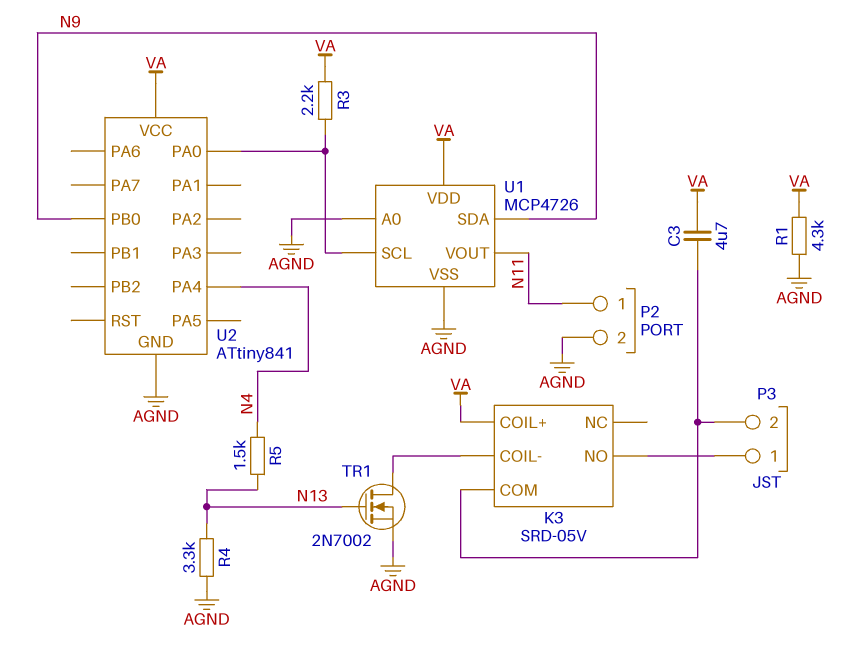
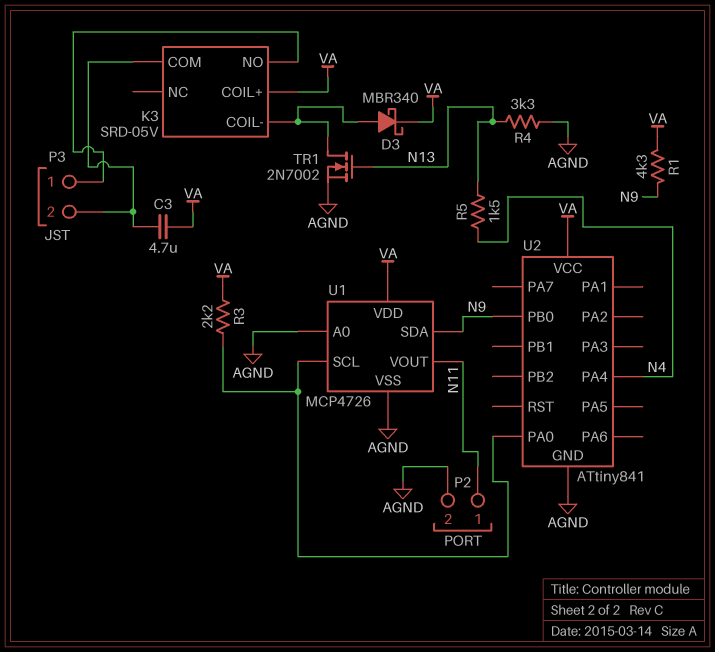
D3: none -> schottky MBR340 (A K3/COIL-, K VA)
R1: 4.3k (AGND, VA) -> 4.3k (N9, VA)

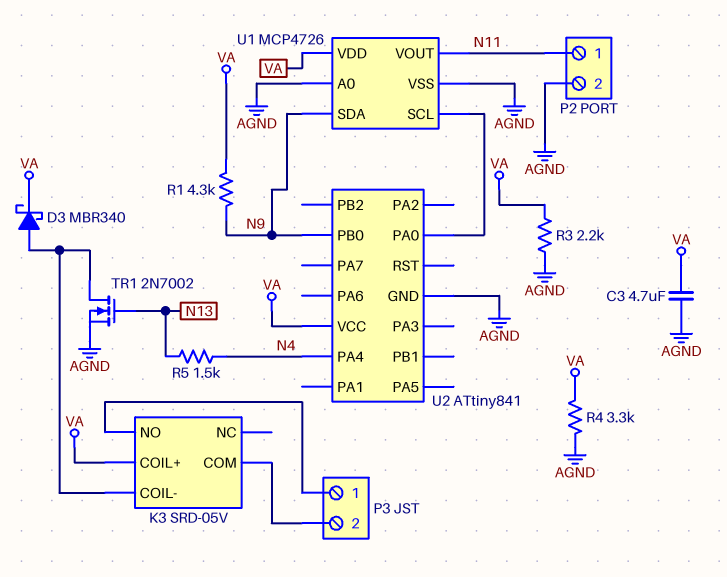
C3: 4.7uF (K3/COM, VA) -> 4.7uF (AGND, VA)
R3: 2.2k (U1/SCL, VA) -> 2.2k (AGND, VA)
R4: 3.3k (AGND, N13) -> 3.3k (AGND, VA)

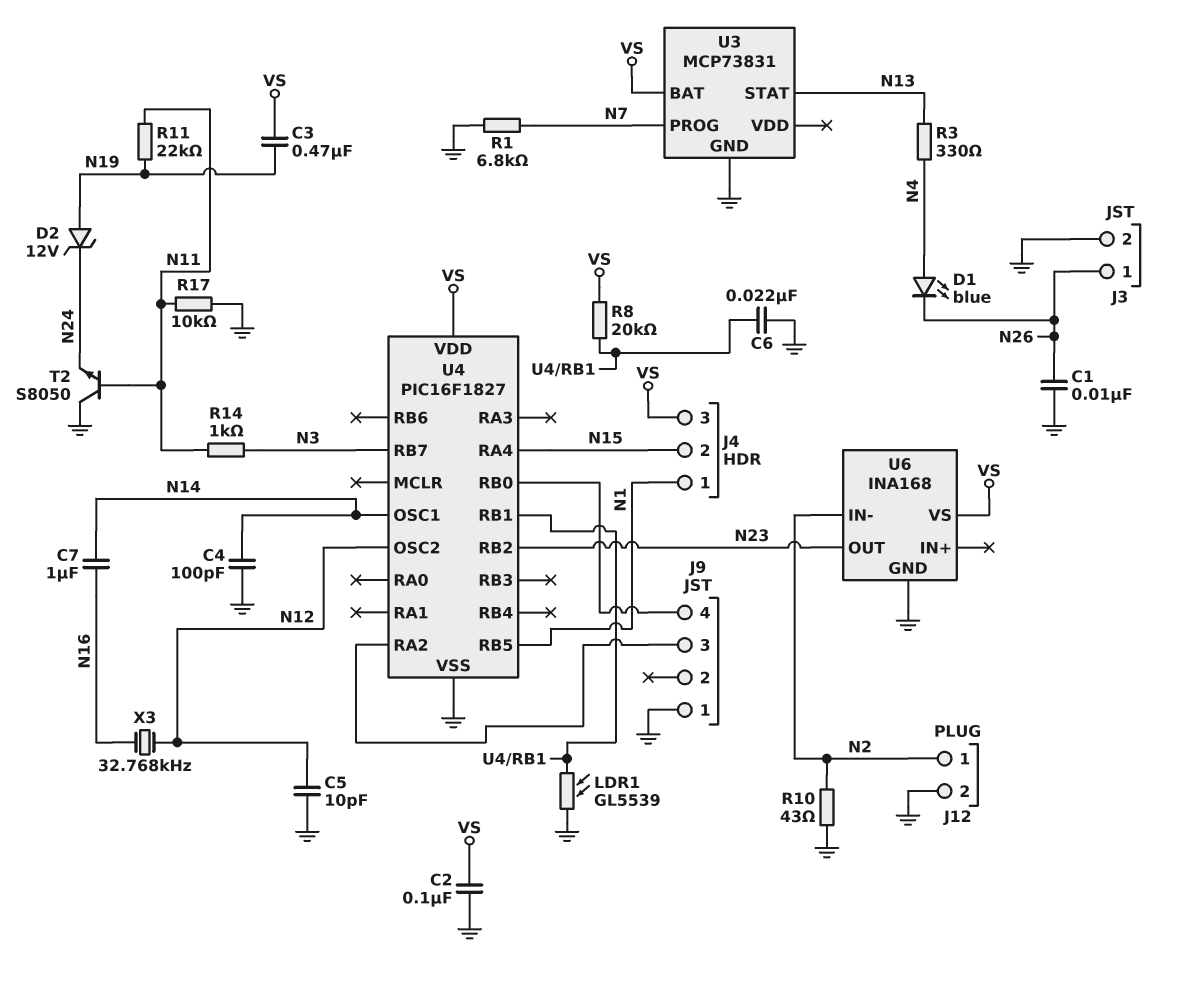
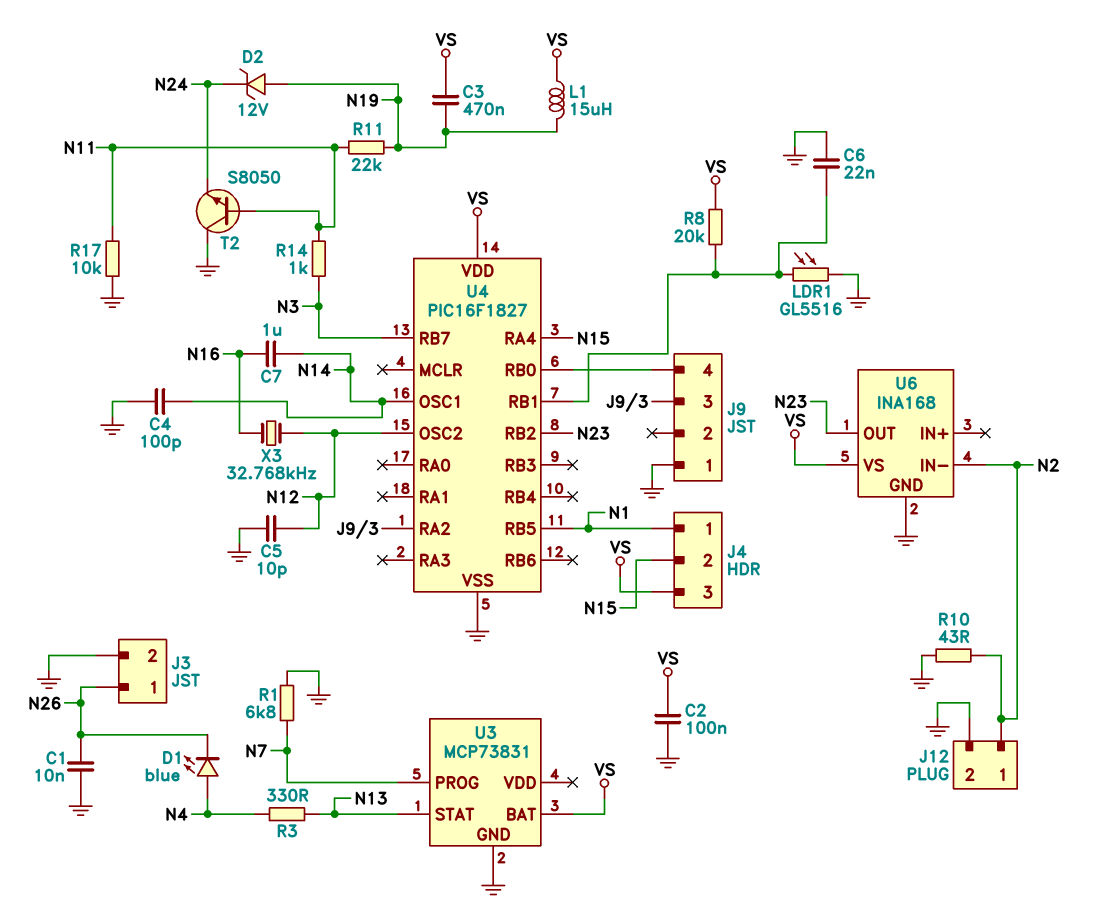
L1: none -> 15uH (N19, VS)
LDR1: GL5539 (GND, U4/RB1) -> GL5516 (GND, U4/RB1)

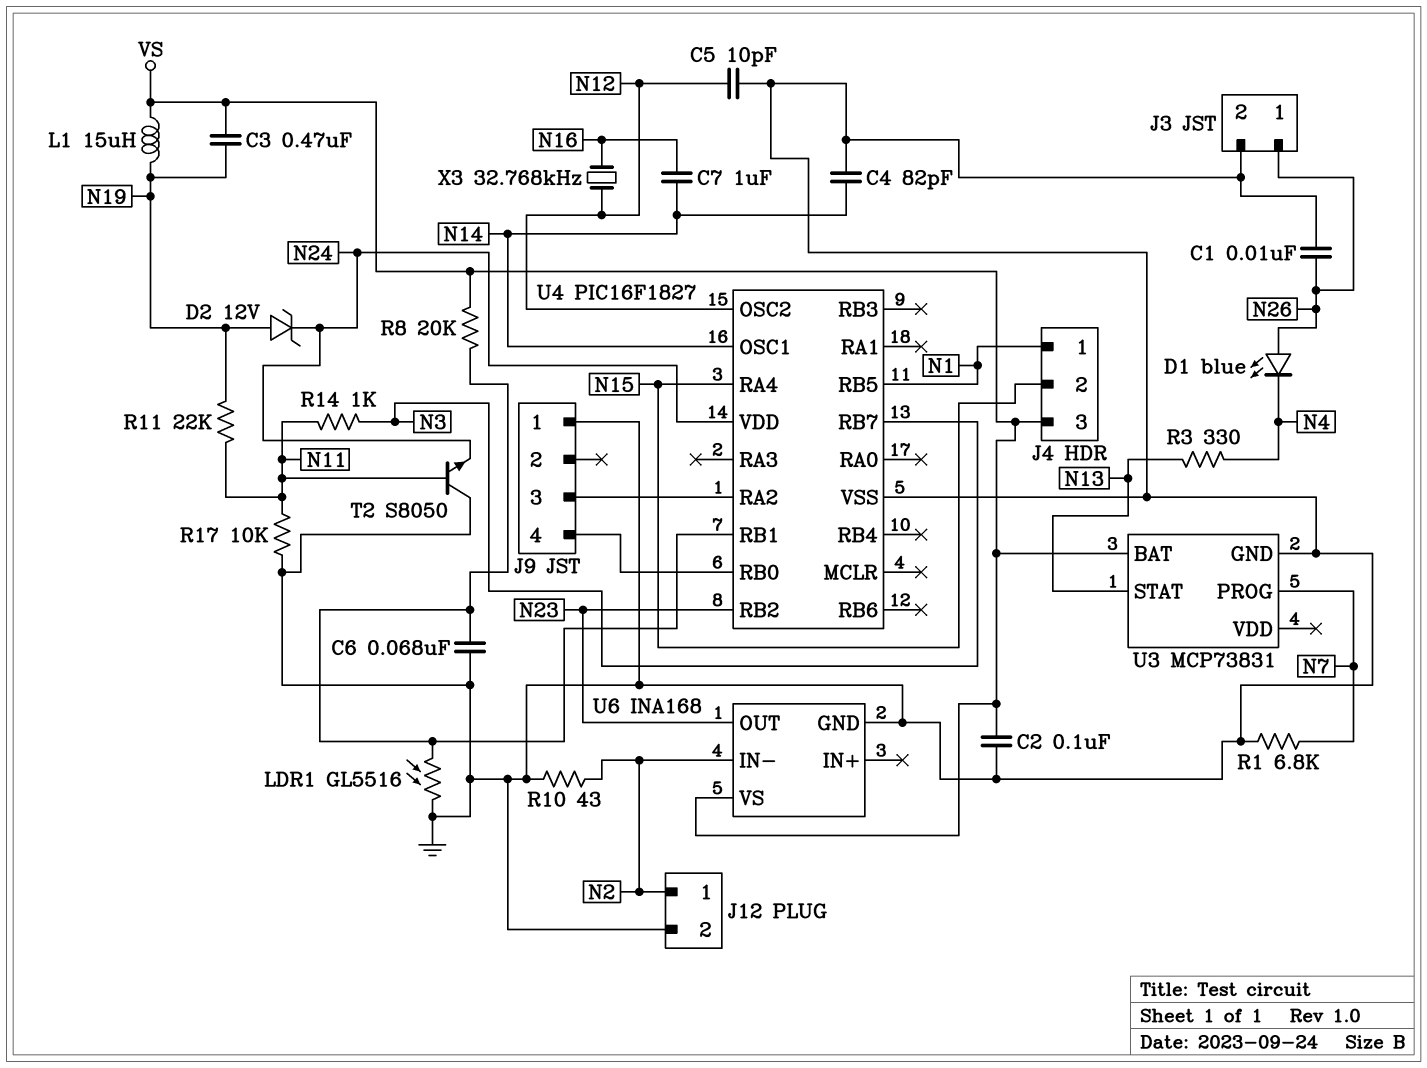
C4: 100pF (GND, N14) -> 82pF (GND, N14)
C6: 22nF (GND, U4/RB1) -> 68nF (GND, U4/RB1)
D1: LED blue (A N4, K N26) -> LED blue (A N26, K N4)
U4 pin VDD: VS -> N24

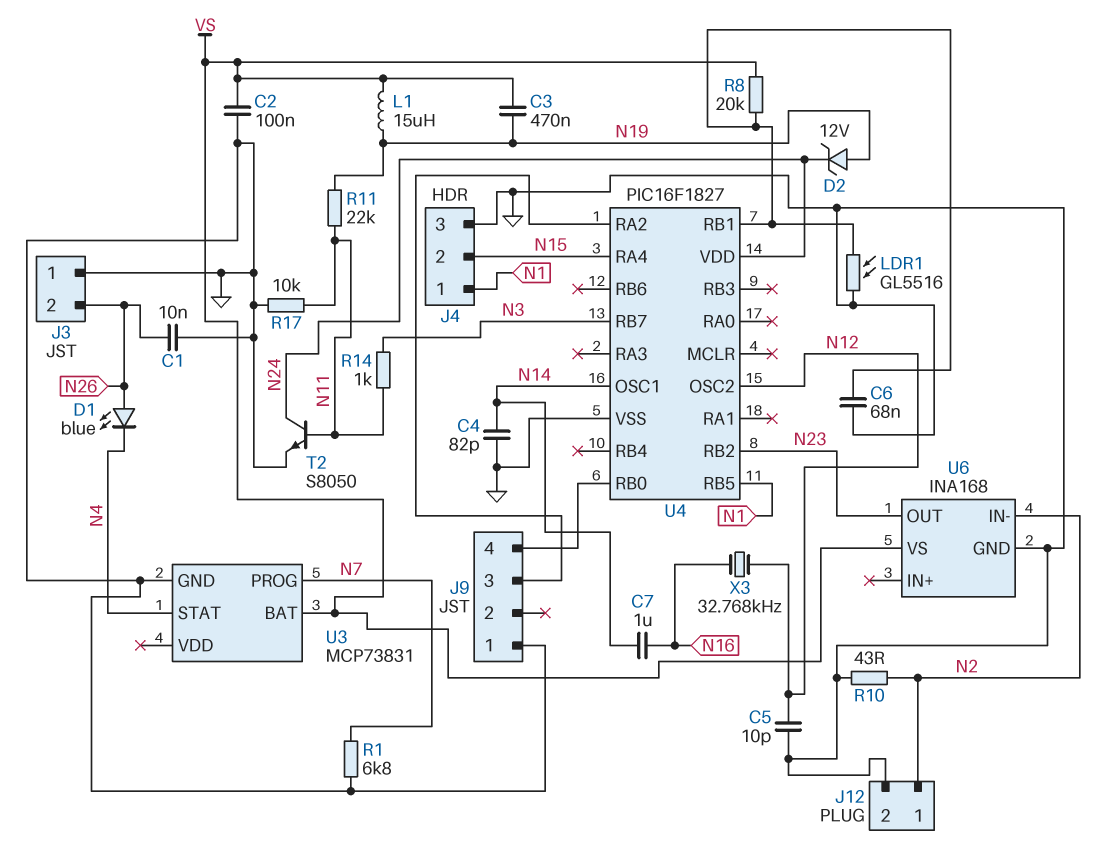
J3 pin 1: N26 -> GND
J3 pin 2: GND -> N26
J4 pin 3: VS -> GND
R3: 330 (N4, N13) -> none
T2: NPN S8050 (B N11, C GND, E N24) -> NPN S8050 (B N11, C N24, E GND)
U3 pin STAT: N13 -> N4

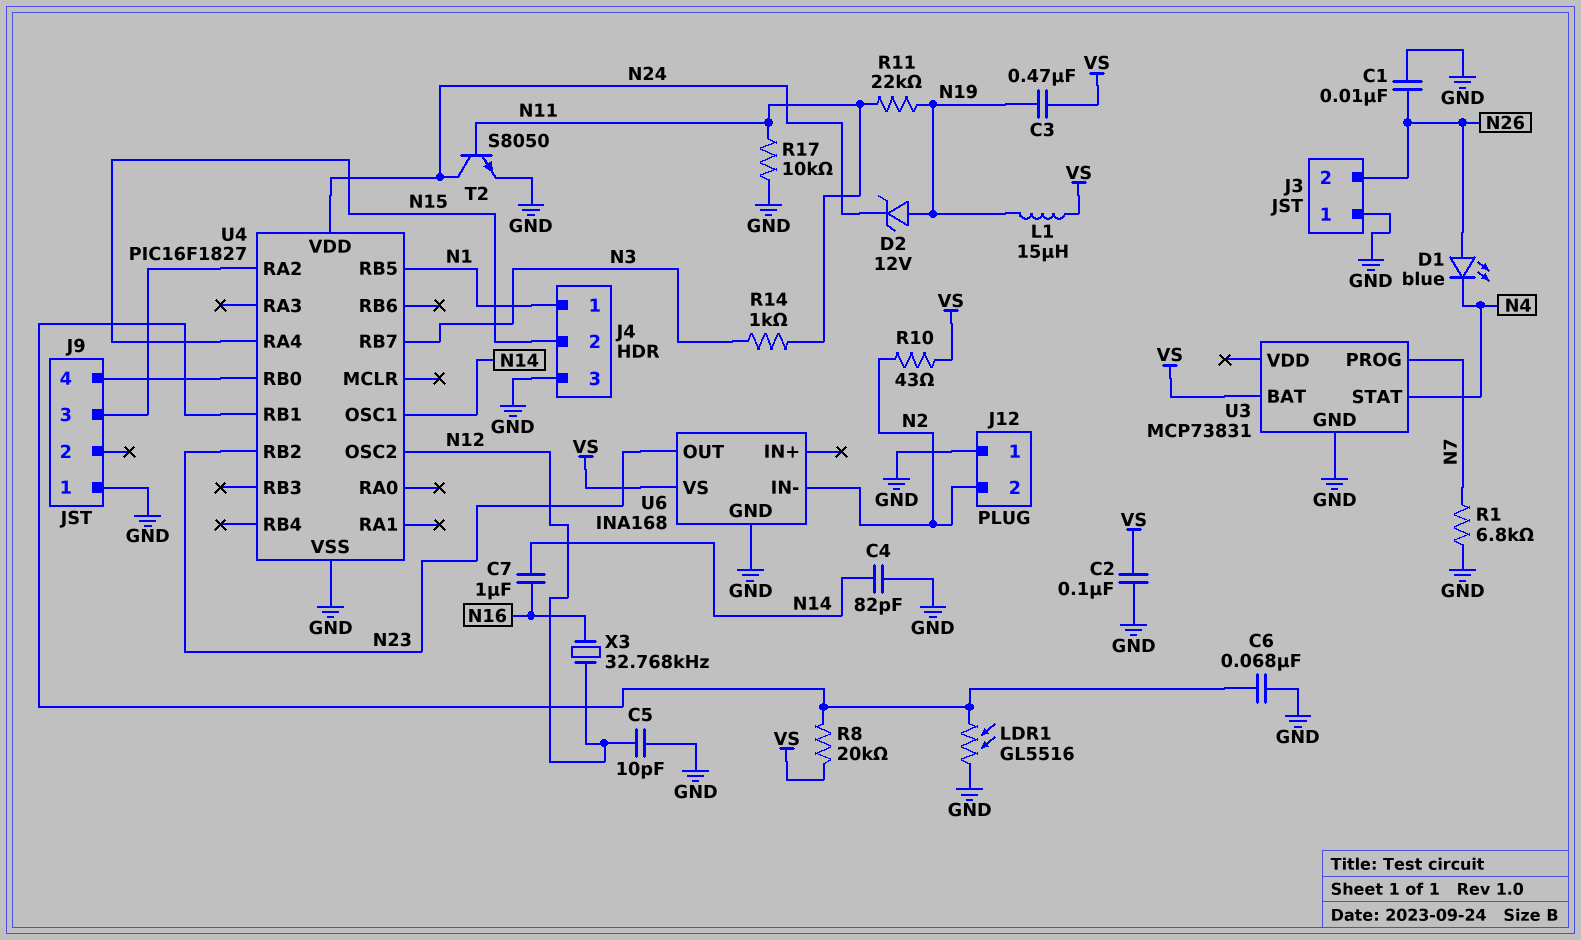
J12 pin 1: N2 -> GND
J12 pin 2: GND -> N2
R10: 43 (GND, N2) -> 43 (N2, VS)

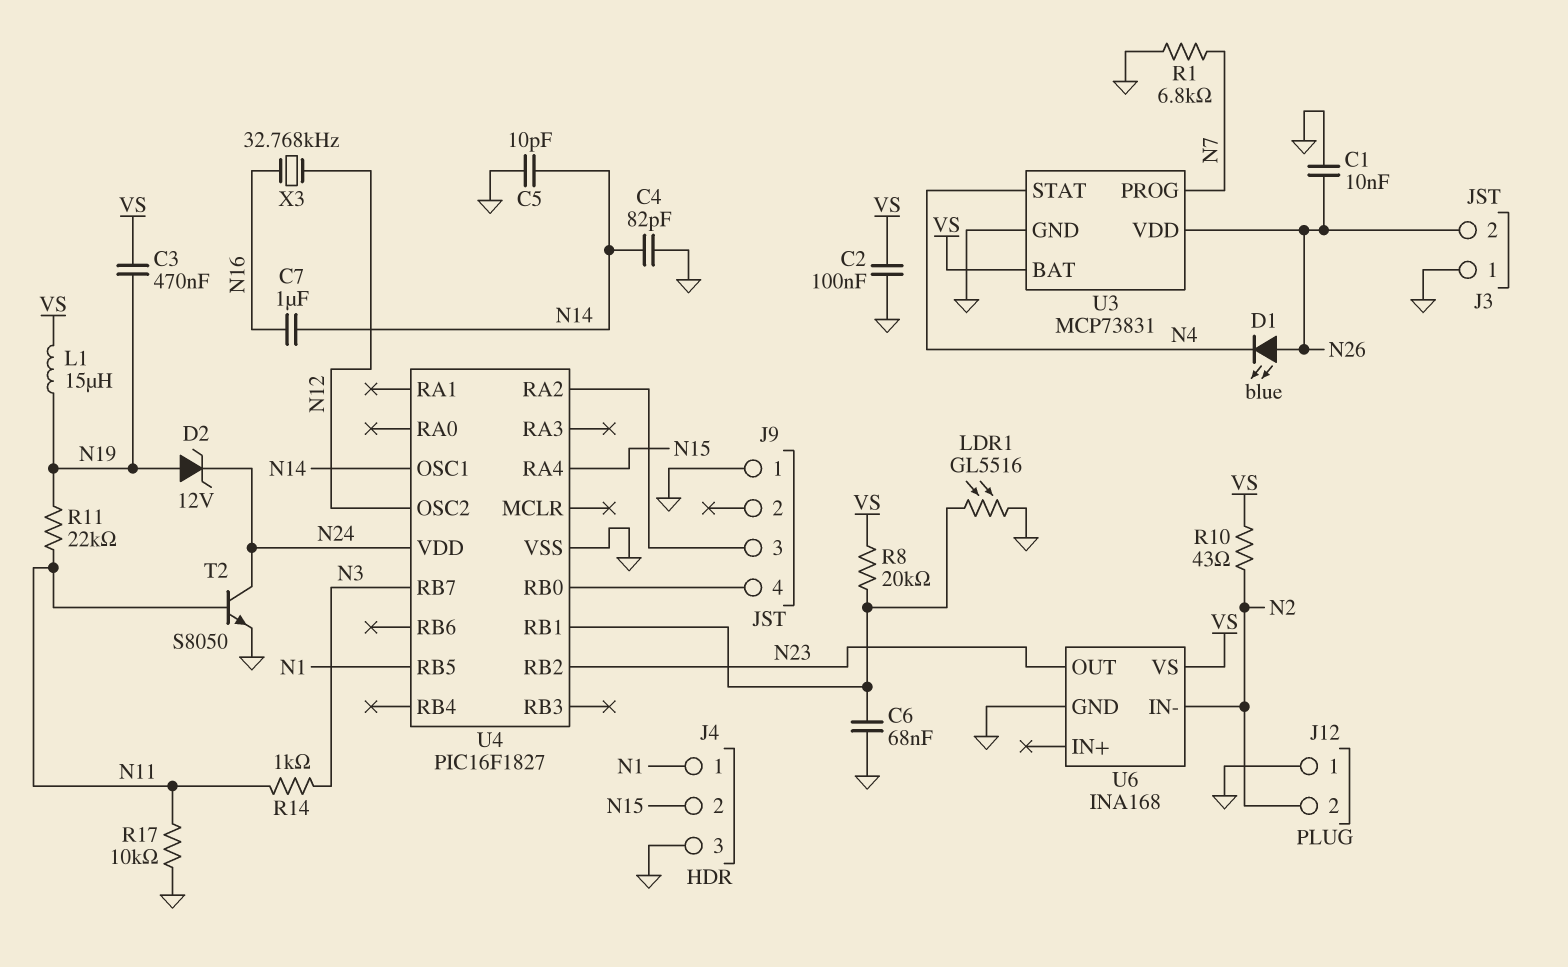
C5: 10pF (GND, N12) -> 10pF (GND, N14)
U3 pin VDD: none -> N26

> [About this task] Take from the listing above each line in which the string "none" is found.

> [Answer box]
D3: none -> schottky MBR340 (A K3/COIL-, K VA)
L1: none -> 15uH (N19, VS)
R3: 330 (N4, N13) -> none
U3 pin VDD: none -> N26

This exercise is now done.